__Shape state transition data__.

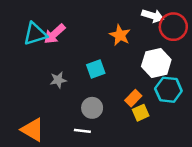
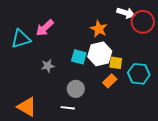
cyan triangle: (35, 34) -> (21, 39), moved
white hexagon: (156, 63) -> (100, 54), moved
cyan square: (96, 69) -> (79, 57), turned 35
yellow square: (141, 113) -> (116, 63), moved, turned 32

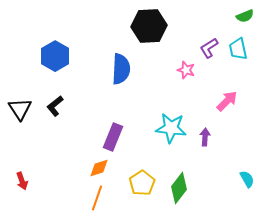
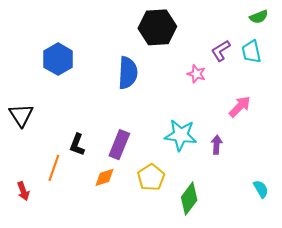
black L-shape: (55, 106) -> (77, 145), moved, turned -30
yellow pentagon: (142, 183) -> (151, 177), moved
orange line: (97, 198) -> (54, 168), moved

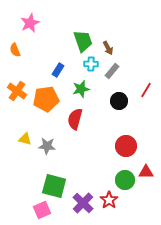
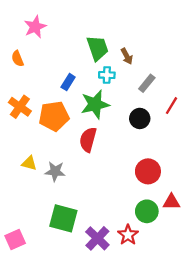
gray rectangle: (112, 71) -> (147, 83), moved
green star: (81, 89) -> (95, 104), size x1.4
pink square: (42, 210) -> (15, 240), moved

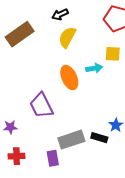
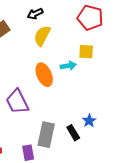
black rectangle: (99, 138) -> (73, 133), turned 42
gray rectangle: (71, 140) -> (46, 135), turned -60

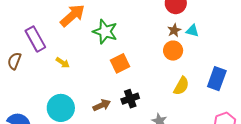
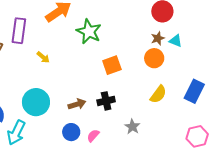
purple rectangle: (35, 39) -> (19, 31), turned 30
orange square: (120, 63) -> (112, 65), moved

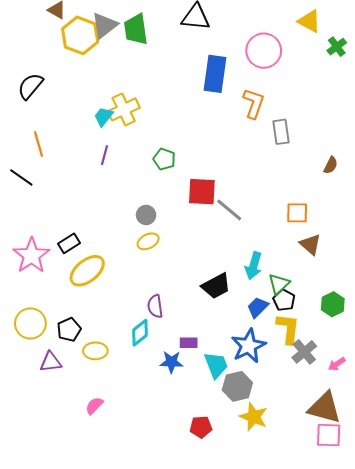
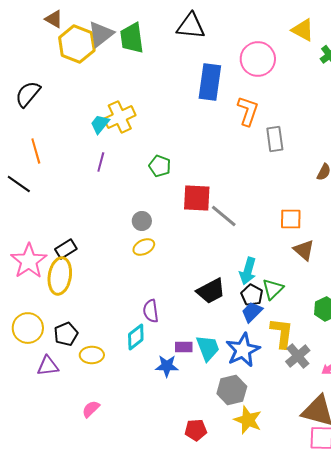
yellow ellipse: (87, 271) -> (60, 276), moved, turned -42
black pentagon: (284, 300) -> (252, 295), moved
cyan trapezoid: (216, 365) -> (208, 348), moved

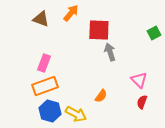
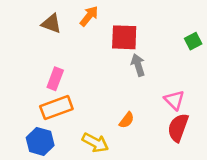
red semicircle: (142, 102) -> (178, 128), size x1.6
blue hexagon: (50, 111) -> (40, 141), moved

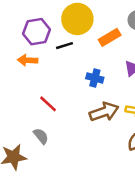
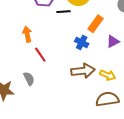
orange rectangle: (110, 37) -> (96, 24), moved, turned -36
orange arrow: (28, 60) -> (27, 34), moved, turned 63

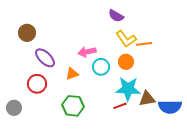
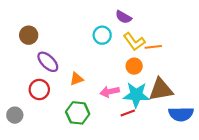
pink arrow: (87, 52) -> (110, 92), moved
cyan circle: (101, 67) -> (102, 35), moved
brown triangle: (147, 99) -> (161, 90), moved, size x1.4

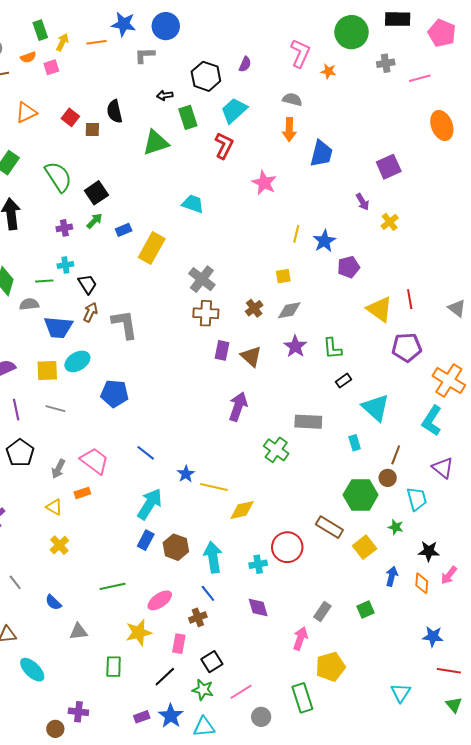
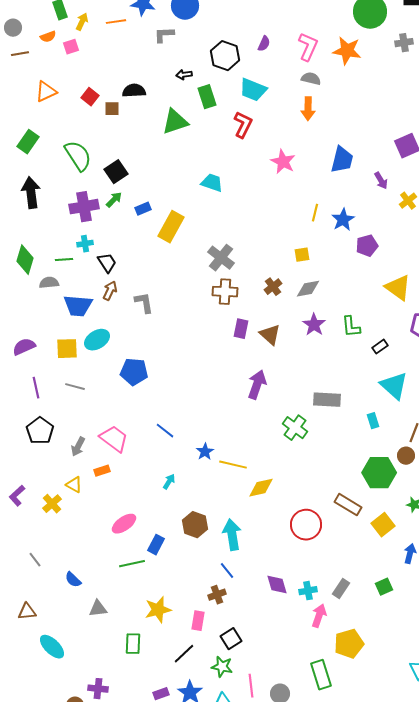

__Assignment__.
Show every line of the entries above where the word "turned" occurs.

__Result of the task__.
cyan square: (96, 69) -> (79, 57), turned 35
yellow square: (141, 113) -> (116, 63), moved, turned 32
black L-shape: (55, 106) -> (77, 145), moved, turned -30
black rectangle: (99, 138) -> (73, 133), turned 42
gray rectangle: (71, 140) -> (46, 135), turned -60
purple rectangle: (35, 39) -> (19, 31), turned 30
yellow ellipse: (87, 271) -> (60, 276), moved, turned -42
orange rectangle: (110, 37) -> (96, 24), moved, turned -36
orange arrow: (28, 60) -> (27, 34), moved, turned 63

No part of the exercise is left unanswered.